ASSIGNMENT -> For every record below, repeat the text exactly and pass over any image.

PROVIDED INFORMATION START

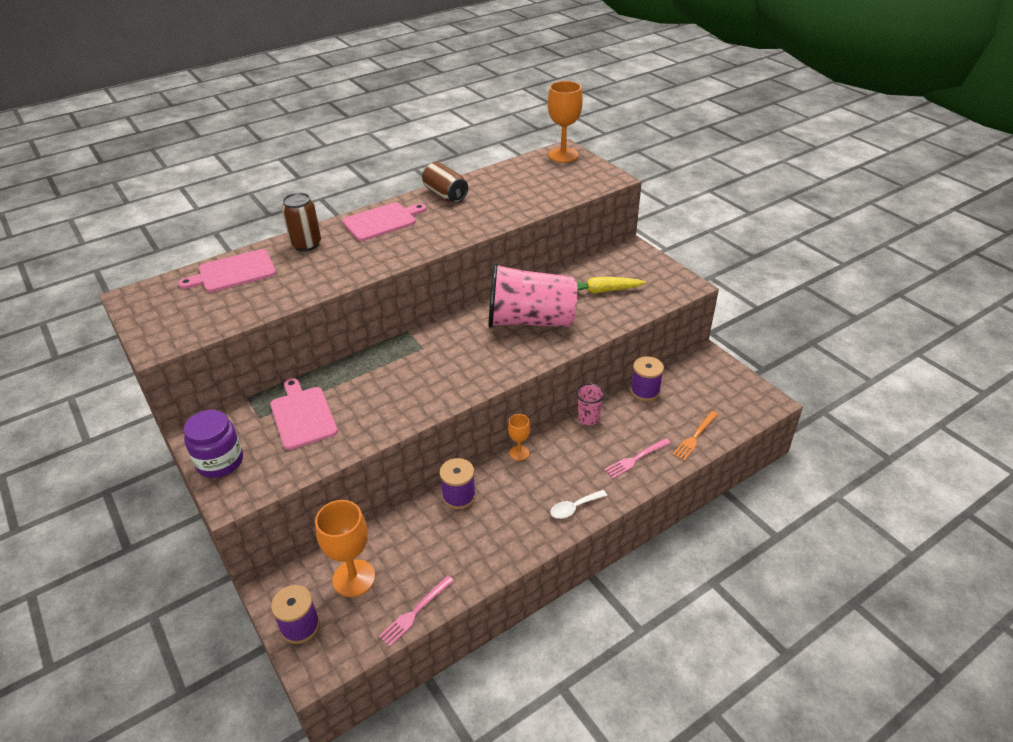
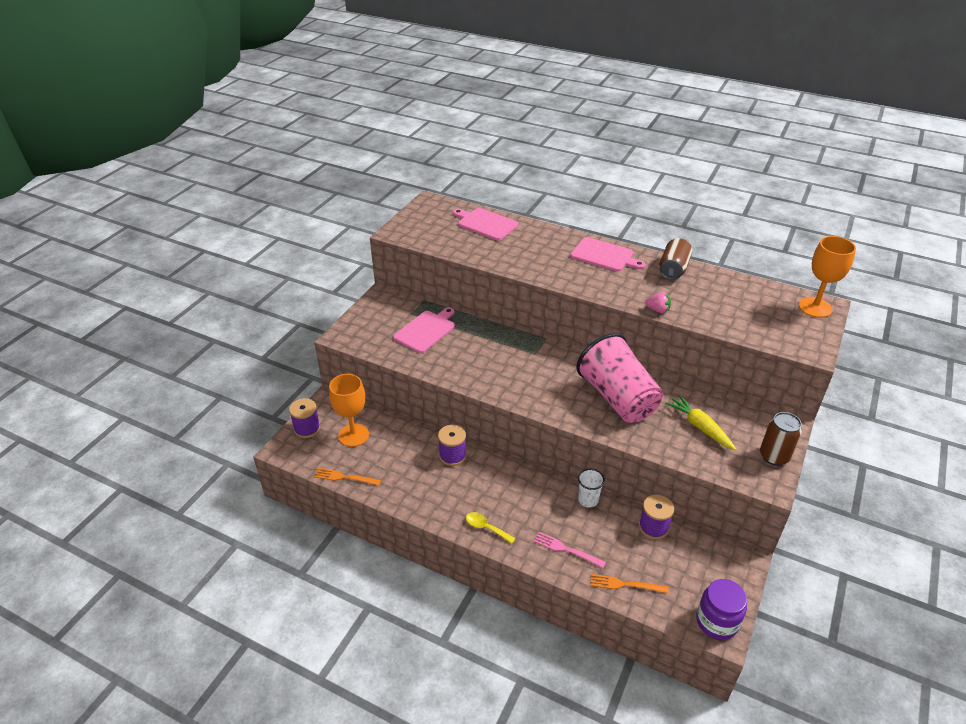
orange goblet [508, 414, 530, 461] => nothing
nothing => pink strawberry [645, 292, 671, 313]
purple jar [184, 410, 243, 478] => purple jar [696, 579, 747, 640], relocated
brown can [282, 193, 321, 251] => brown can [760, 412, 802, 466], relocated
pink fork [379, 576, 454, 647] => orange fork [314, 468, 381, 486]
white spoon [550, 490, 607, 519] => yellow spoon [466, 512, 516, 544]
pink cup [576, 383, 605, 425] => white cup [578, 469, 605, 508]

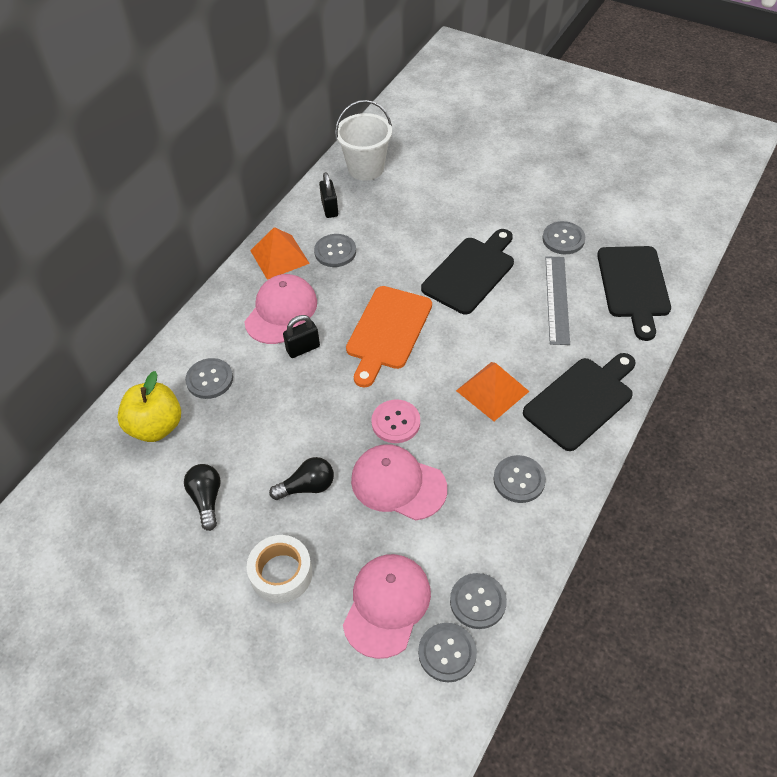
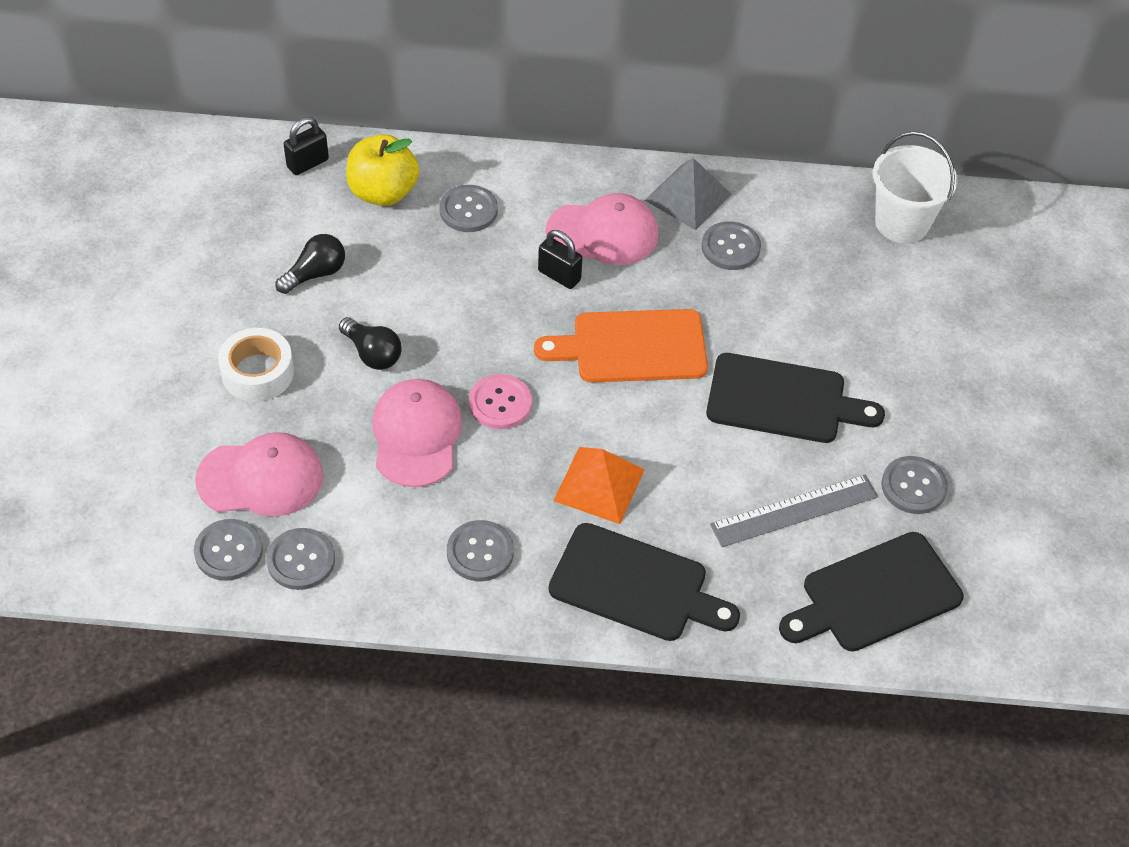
black padlock [319, 172, 338, 218] => black padlock [284, 117, 329, 175], relocated
orange pyramid [250, 227, 310, 280] => grey pyramid [645, 158, 732, 230]

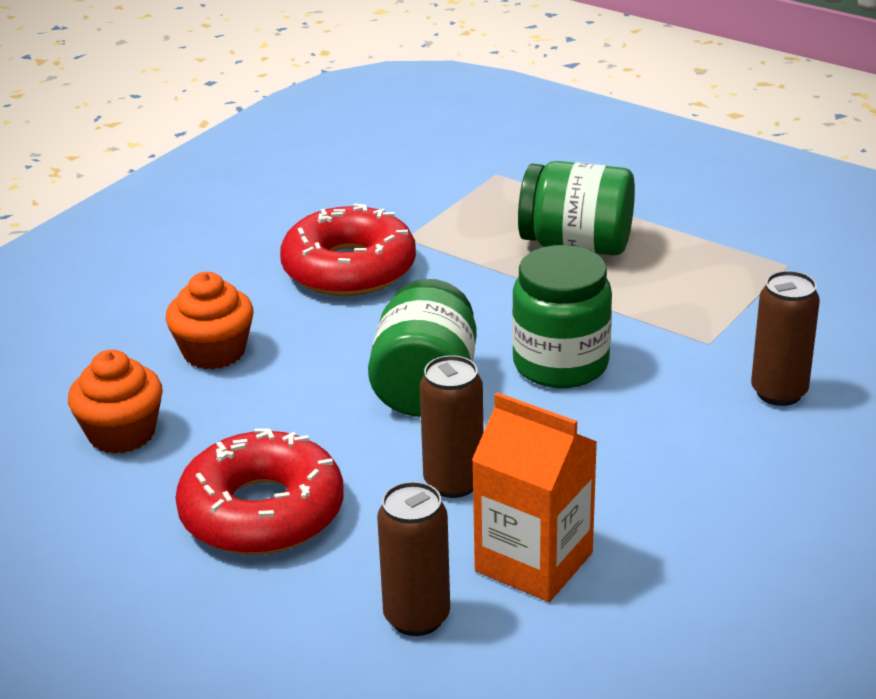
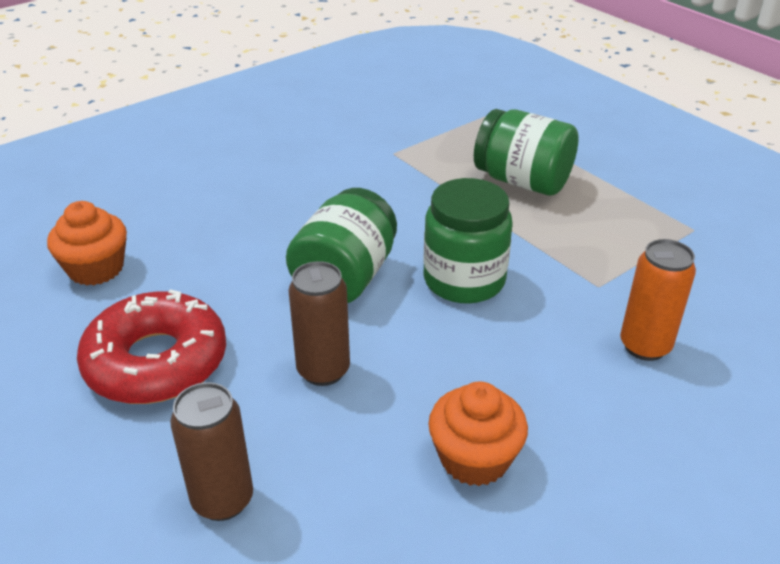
red donut [280, 203, 416, 296] => nothing
orange carton [472, 392, 597, 602] => nothing
orange cupcake [166, 272, 254, 369] => orange cupcake [428, 381, 528, 486], relocated
brown can [751, 271, 820, 406] => orange can [620, 239, 696, 361]

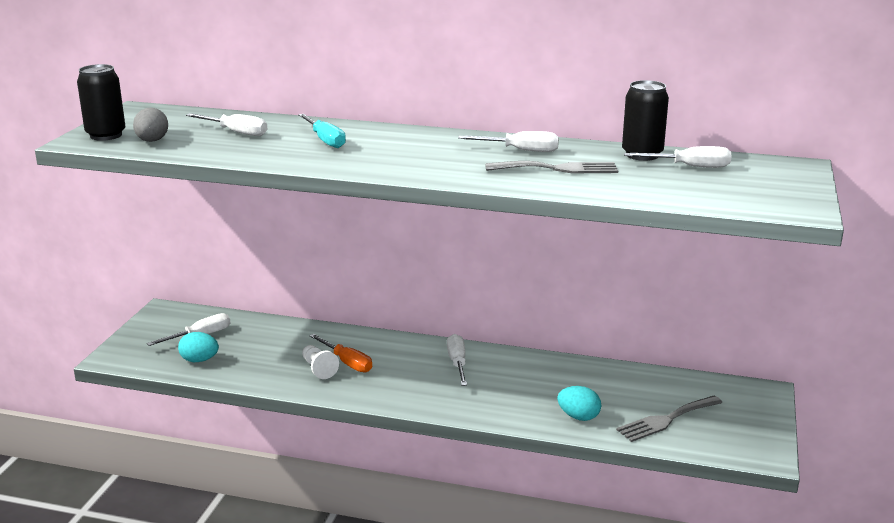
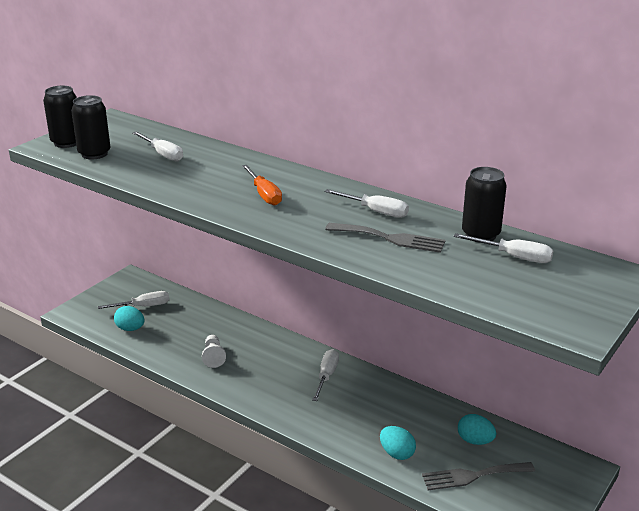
turquoise screwdriver [298, 114, 346, 148] => nothing
nothing => turquoise egg [458, 414, 496, 445]
orange screwdriver [309, 334, 372, 373] => orange screwdriver [242, 165, 282, 206], relocated
grey egg [133, 108, 168, 142] => black can [71, 95, 111, 160]

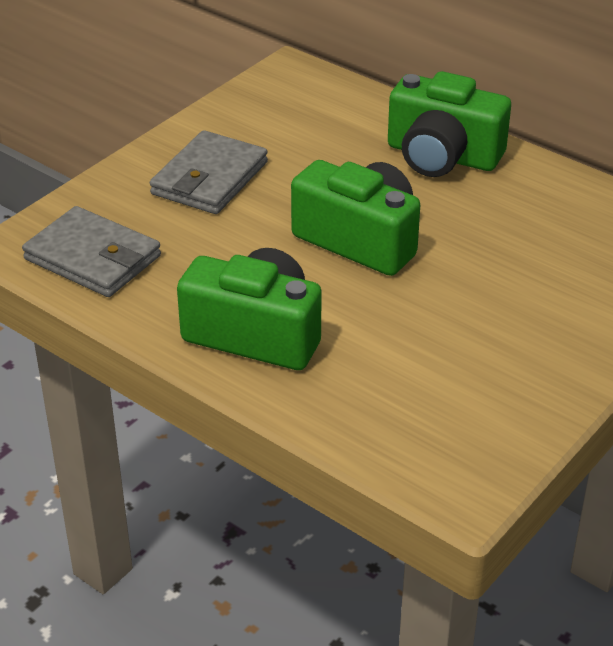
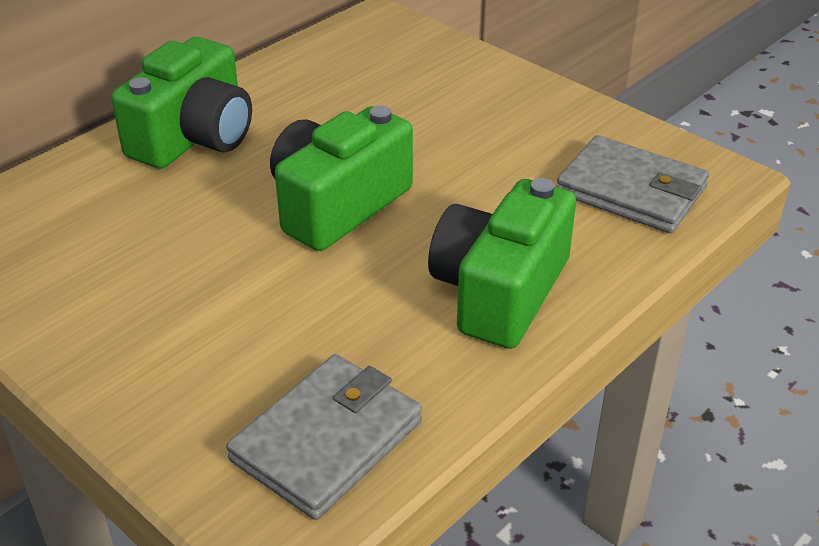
grey wallet [150, 130, 268, 214] => grey wallet [557, 135, 709, 233], relocated

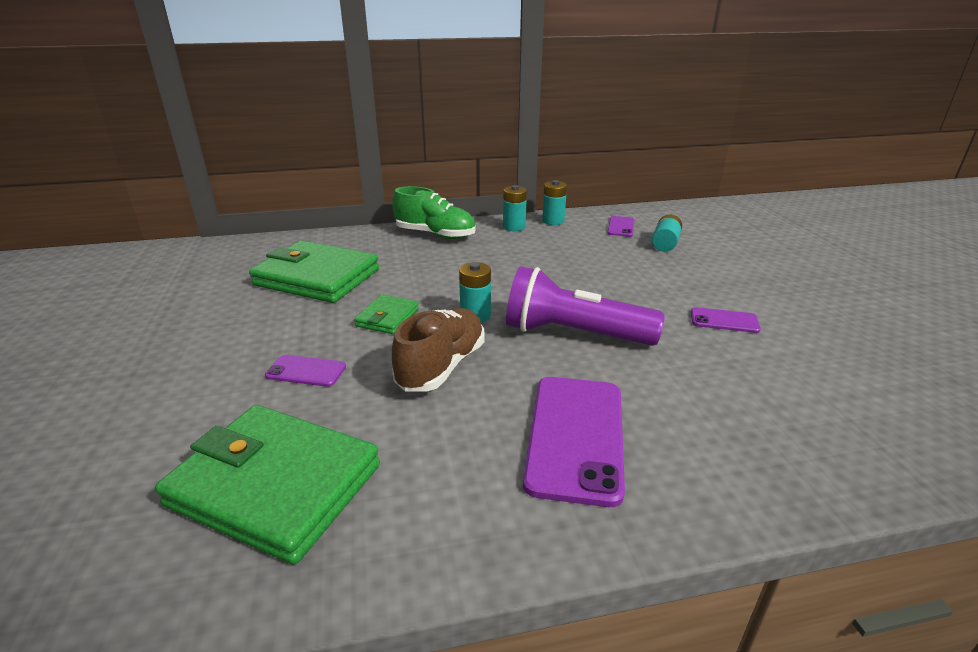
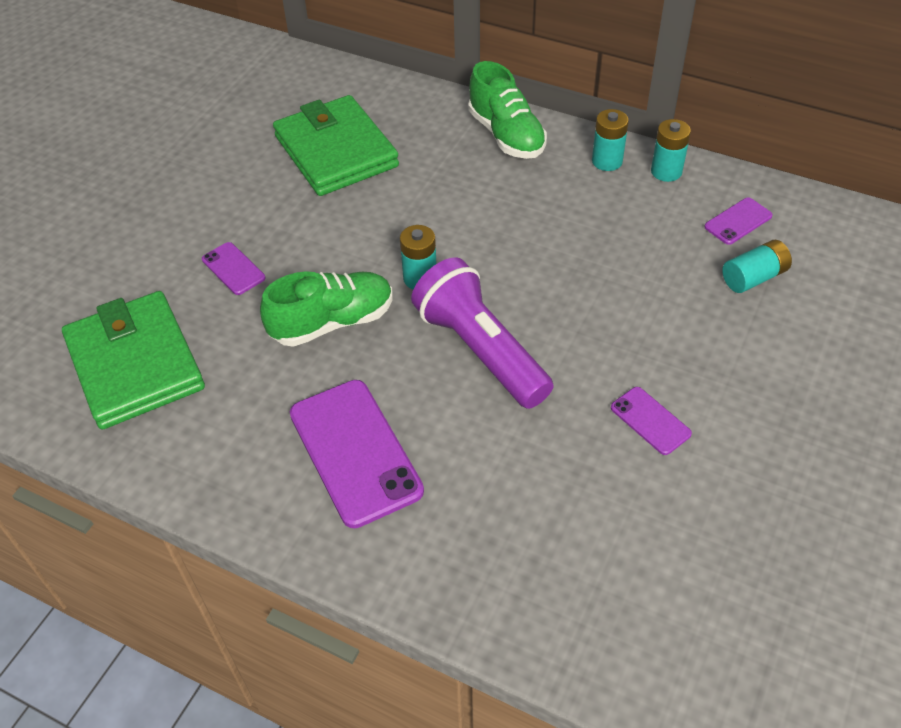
green wallet [354, 294, 419, 334] => nothing
brown shoe [392, 308, 485, 392] => green shoe [260, 271, 393, 347]
purple phone [523, 377, 625, 507] => purple phone [290, 380, 424, 528], 75 degrees counterclockwise

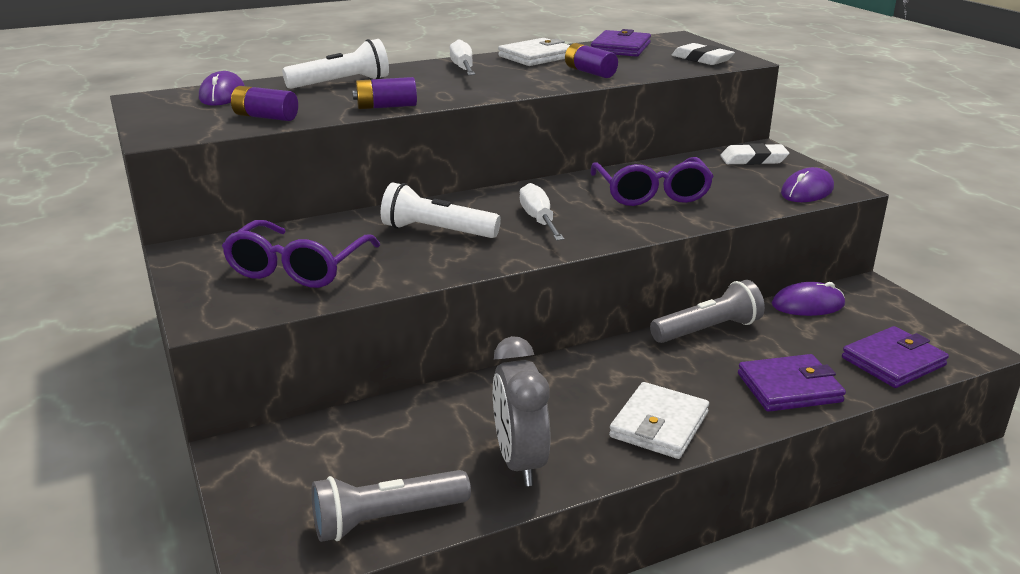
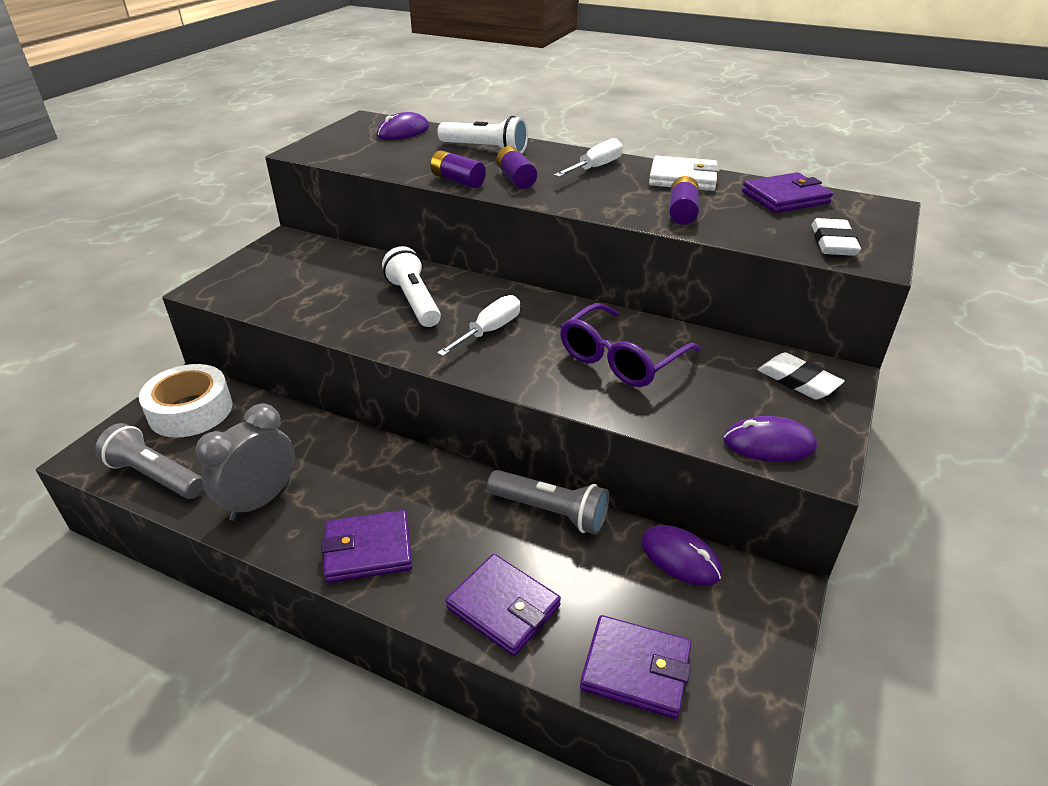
purple glasses [222, 220, 380, 288] => nothing
nothing => white tape [139, 364, 233, 438]
purple battery [231, 86, 298, 121] => purple battery [496, 146, 537, 189], relocated
white wallet [609, 382, 709, 459] => purple wallet [321, 510, 412, 583]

PROVIDED INFORMATION END

TASK SOLUTION ->
orange goblet [508, 414, 530, 461] => nothing
nothing => pink strawberry [645, 292, 671, 313]
purple jar [184, 410, 243, 478] => purple jar [696, 579, 747, 640], relocated
brown can [282, 193, 321, 251] => brown can [760, 412, 802, 466], relocated
pink fork [379, 576, 454, 647] => orange fork [314, 468, 381, 486]
white spoon [550, 490, 607, 519] => yellow spoon [466, 512, 516, 544]
pink cup [576, 383, 605, 425] => white cup [578, 469, 605, 508]

black padlock [319, 172, 338, 218] => black padlock [284, 117, 329, 175], relocated
orange pyramid [250, 227, 310, 280] => grey pyramid [645, 158, 732, 230]

red donut [280, 203, 416, 296] => nothing
orange carton [472, 392, 597, 602] => nothing
orange cupcake [166, 272, 254, 369] => orange cupcake [428, 381, 528, 486], relocated
brown can [751, 271, 820, 406] => orange can [620, 239, 696, 361]

turquoise screwdriver [298, 114, 346, 148] => nothing
nothing => turquoise egg [458, 414, 496, 445]
orange screwdriver [309, 334, 372, 373] => orange screwdriver [242, 165, 282, 206], relocated
grey egg [133, 108, 168, 142] => black can [71, 95, 111, 160]

grey wallet [150, 130, 268, 214] => grey wallet [557, 135, 709, 233], relocated

green wallet [354, 294, 419, 334] => nothing
brown shoe [392, 308, 485, 392] => green shoe [260, 271, 393, 347]
purple phone [523, 377, 625, 507] => purple phone [290, 380, 424, 528], 75 degrees counterclockwise

purple glasses [222, 220, 380, 288] => nothing
nothing => white tape [139, 364, 233, 438]
purple battery [231, 86, 298, 121] => purple battery [496, 146, 537, 189], relocated
white wallet [609, 382, 709, 459] => purple wallet [321, 510, 412, 583]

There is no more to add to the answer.